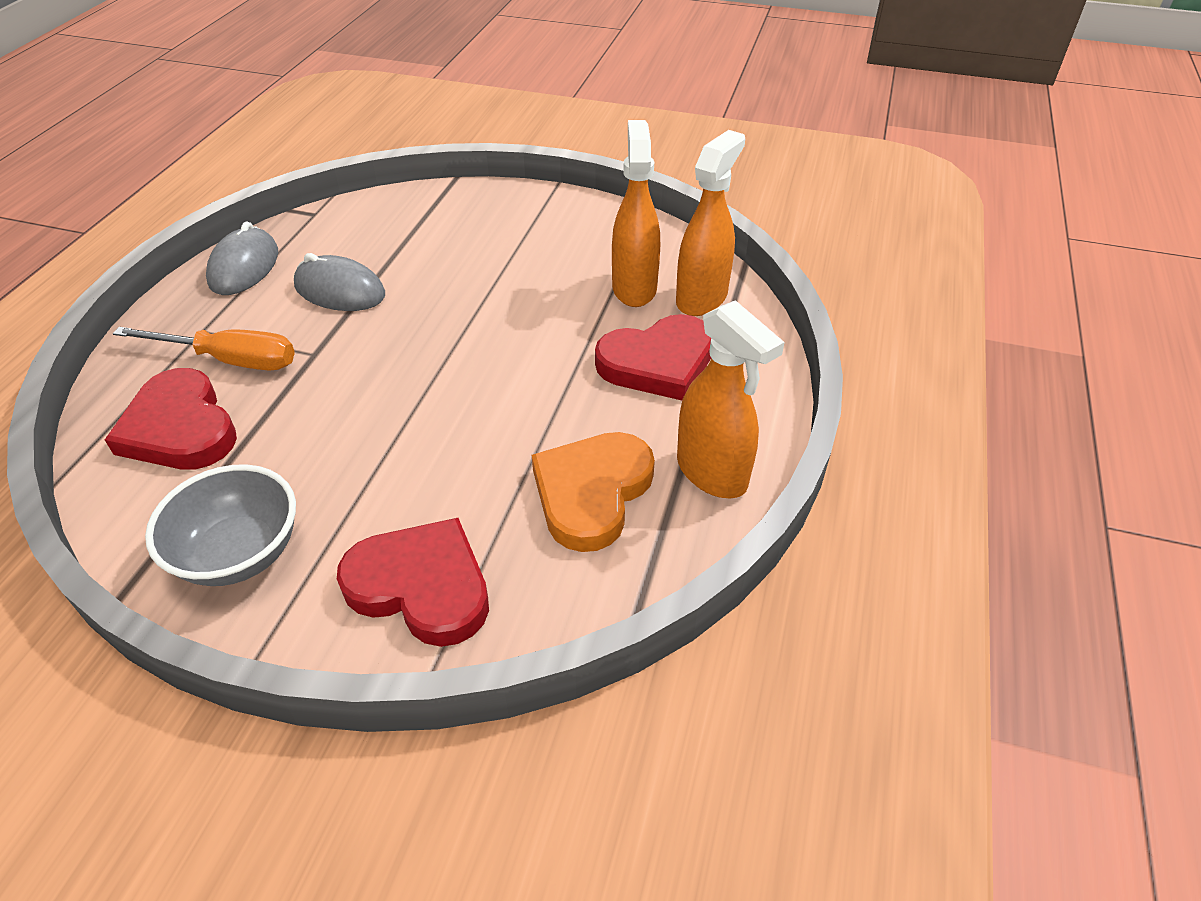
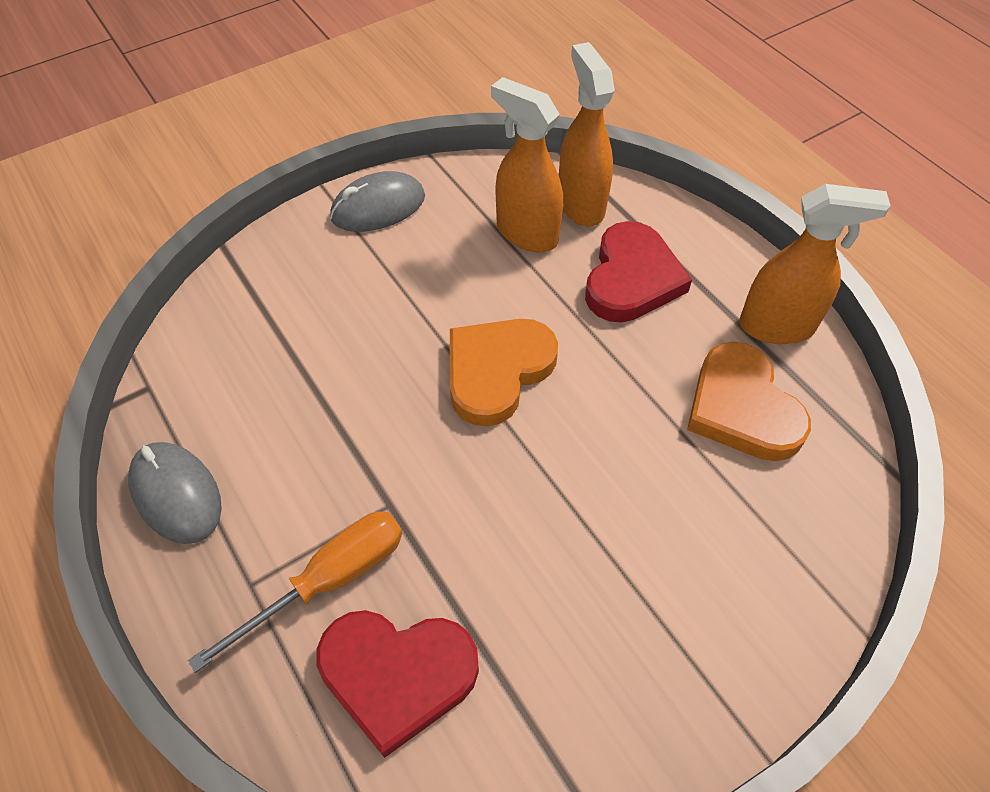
camera: 50 degrees left, 10 degrees up
(240, 553) = (621, 699): grey bowl -> none
(340, 290) = (310, 433): grey mouse -> grey mouse (378, 207)
(421, 586) = (760, 577): red heart -> none
(481, 342) = (497, 371): none -> orange heart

* Work instructions *
Find the lines above holding the word "grey" and show them.

* Completed task *
(240, 553) = (621, 699): grey bowl -> none
(340, 290) = (310, 433): grey mouse -> grey mouse (378, 207)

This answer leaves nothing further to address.